▶ WORK REQUIRED
Where a line of the records contains the word "OPTO", show that line.

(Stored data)
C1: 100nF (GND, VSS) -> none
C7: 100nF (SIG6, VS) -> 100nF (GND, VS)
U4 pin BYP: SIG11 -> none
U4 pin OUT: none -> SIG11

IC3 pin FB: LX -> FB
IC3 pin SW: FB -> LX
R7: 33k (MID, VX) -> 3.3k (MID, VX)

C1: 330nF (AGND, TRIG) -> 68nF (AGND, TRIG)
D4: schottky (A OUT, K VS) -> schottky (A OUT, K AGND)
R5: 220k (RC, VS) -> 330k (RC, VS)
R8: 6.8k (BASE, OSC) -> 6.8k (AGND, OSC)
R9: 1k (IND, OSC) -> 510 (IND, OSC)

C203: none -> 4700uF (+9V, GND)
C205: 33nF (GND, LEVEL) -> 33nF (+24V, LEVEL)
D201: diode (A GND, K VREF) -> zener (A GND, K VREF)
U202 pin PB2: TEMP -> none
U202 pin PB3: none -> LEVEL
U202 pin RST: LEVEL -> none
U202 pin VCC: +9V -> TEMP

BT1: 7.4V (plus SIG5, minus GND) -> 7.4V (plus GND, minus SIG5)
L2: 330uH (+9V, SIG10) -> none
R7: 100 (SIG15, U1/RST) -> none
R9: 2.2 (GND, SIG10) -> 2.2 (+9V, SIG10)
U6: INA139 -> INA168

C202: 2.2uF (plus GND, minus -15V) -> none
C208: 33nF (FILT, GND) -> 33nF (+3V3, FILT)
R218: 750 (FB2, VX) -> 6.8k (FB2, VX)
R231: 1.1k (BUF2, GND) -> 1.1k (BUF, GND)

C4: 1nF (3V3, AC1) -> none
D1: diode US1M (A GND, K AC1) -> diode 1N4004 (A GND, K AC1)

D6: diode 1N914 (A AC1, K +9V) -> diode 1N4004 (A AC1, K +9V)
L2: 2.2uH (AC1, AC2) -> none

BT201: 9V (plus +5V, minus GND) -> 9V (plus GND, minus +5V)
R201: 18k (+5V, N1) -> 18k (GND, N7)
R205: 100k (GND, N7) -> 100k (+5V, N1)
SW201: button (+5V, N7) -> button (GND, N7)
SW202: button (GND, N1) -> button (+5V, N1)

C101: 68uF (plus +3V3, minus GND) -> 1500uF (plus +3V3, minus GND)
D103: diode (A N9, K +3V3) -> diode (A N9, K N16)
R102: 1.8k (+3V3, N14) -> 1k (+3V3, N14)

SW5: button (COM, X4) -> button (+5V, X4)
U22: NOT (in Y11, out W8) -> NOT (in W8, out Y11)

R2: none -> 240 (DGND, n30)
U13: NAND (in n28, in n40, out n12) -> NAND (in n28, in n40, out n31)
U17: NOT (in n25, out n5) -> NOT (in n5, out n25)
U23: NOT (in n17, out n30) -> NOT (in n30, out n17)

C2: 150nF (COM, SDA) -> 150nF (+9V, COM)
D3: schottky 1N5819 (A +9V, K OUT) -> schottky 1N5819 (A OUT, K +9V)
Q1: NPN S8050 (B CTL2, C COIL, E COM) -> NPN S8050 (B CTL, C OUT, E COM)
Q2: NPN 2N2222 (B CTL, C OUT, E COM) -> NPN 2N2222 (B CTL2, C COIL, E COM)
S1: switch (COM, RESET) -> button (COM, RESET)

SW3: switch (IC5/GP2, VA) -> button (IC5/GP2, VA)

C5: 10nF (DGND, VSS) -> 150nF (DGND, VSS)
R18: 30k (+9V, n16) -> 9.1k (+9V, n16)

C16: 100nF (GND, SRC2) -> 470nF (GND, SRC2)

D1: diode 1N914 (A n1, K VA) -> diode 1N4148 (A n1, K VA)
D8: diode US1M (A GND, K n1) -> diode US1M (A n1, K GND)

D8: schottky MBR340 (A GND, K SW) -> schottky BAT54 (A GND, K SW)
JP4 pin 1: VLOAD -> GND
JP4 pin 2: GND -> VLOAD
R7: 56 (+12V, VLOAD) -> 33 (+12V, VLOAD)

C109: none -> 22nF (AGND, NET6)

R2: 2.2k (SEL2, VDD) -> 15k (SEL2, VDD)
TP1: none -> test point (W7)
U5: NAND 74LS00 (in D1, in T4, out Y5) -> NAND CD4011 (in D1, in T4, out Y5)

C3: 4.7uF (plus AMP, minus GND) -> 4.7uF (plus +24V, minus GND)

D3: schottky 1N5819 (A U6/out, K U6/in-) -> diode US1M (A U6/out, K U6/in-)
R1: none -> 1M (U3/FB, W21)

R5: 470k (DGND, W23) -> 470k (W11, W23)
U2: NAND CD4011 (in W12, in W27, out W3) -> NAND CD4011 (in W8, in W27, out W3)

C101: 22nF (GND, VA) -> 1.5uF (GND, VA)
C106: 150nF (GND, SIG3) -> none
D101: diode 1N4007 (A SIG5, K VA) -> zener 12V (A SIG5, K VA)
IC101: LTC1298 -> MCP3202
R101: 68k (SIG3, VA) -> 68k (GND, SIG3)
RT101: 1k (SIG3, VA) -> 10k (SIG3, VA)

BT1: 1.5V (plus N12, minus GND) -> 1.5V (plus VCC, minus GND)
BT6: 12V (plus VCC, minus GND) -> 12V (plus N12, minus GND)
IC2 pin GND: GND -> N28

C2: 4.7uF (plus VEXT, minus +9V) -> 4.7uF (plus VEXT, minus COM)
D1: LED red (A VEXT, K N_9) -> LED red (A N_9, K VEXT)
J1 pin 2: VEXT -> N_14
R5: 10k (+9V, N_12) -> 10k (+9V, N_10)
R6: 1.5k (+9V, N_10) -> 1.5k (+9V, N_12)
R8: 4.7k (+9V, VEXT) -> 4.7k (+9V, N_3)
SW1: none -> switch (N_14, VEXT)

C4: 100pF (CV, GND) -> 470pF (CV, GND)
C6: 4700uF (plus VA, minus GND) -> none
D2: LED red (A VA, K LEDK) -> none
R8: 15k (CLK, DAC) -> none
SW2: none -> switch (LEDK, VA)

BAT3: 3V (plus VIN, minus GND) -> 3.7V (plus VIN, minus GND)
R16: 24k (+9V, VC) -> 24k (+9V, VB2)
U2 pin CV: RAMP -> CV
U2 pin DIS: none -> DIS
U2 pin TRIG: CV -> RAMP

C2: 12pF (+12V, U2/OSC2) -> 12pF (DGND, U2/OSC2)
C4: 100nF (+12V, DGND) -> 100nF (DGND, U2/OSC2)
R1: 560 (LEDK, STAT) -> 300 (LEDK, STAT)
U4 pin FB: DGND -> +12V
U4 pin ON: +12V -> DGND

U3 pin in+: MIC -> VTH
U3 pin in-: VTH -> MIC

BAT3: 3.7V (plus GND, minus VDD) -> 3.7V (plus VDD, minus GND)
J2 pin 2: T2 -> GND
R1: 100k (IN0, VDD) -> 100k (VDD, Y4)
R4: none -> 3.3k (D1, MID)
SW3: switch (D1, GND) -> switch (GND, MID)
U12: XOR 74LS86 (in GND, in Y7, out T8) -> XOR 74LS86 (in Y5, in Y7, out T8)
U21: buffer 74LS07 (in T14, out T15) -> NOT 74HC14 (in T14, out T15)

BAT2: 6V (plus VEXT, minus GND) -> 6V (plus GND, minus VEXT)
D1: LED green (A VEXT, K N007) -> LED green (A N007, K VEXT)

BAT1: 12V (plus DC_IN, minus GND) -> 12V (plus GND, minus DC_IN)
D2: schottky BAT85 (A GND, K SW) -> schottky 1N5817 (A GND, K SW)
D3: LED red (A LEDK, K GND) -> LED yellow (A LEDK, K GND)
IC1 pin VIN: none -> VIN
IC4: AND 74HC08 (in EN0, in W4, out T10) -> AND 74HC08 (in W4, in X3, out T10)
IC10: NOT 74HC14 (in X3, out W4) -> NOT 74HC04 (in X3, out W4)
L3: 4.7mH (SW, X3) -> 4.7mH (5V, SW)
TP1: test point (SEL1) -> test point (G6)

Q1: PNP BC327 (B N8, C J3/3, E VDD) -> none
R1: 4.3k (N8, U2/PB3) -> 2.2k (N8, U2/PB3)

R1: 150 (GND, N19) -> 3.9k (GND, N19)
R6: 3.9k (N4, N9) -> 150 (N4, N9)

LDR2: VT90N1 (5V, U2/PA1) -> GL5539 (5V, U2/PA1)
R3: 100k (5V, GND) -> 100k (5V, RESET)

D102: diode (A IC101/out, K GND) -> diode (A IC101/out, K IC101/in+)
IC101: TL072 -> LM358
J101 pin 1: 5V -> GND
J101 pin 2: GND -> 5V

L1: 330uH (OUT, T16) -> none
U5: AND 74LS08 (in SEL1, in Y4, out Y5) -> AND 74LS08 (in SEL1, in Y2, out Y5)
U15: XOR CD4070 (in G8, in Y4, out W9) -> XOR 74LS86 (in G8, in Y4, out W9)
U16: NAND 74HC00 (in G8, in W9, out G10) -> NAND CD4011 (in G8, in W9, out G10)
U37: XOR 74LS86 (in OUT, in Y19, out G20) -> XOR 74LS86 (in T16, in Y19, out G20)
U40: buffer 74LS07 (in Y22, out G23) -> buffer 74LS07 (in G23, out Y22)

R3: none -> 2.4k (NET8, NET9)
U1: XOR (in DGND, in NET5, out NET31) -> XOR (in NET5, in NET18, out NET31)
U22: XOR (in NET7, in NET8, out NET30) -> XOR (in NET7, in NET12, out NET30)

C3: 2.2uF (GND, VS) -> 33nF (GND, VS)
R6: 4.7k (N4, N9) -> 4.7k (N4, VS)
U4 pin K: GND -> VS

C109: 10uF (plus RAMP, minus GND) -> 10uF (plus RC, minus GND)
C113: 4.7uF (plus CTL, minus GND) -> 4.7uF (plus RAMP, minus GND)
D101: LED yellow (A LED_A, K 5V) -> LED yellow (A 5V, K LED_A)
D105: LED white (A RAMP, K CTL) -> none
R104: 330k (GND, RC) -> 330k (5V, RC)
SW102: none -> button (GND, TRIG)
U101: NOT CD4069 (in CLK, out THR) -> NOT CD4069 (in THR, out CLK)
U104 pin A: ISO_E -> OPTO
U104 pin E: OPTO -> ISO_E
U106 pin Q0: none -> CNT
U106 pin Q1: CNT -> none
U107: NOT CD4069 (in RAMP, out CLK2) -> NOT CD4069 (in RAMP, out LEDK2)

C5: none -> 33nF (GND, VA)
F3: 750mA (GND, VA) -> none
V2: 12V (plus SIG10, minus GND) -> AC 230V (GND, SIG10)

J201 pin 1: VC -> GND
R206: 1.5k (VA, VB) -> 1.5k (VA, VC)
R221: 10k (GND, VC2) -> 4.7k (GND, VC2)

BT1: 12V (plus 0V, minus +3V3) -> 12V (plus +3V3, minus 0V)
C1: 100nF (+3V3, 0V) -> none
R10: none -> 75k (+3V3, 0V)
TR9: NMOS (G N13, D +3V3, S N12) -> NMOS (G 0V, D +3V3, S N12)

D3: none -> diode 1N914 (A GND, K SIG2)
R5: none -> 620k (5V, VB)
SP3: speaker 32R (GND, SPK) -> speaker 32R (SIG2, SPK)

▶ RESULT
U104 pin A: ISO_E -> OPTO
U104 pin E: OPTO -> ISO_E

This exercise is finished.